ACTIVITY :: Repeat the listing exactly as given, omitting every image.

MATERIAL PROVIDED ::
*** Begin section ***
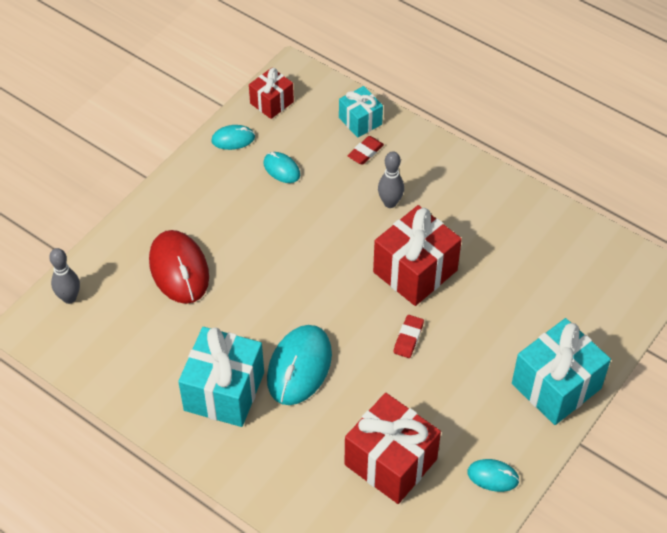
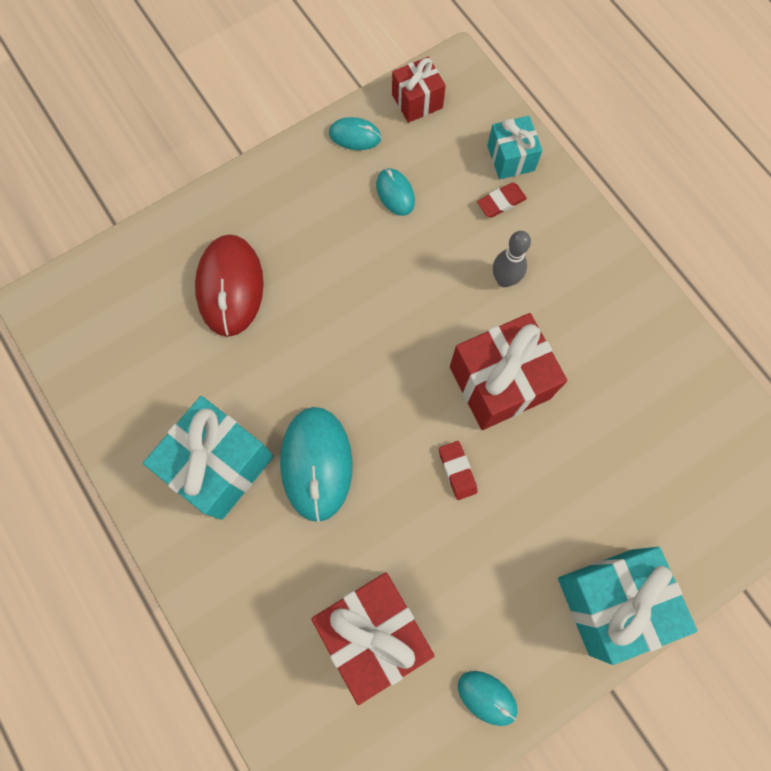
camera: 20 degrees right, 20 degrees up
(69, 298) = (97, 282): grey bowling pin -> none
(299, 367) = (316, 464): turquoise mouse -> turquoise mouse turned 45 degrees counterclockwise
(408, 338) = (457, 471): red eraser -> red eraser turned 60 degrees counterclockwise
*** End section ***
FINISHED EXERCISE ::
camera: 20 degrees right, 20 degrees up
(69, 298) = (97, 282): grey bowling pin -> none
(299, 367) = (316, 464): turquoise mouse -> turquoise mouse turned 45 degrees counterclockwise
(408, 338) = (457, 471): red eraser -> red eraser turned 60 degrees counterclockwise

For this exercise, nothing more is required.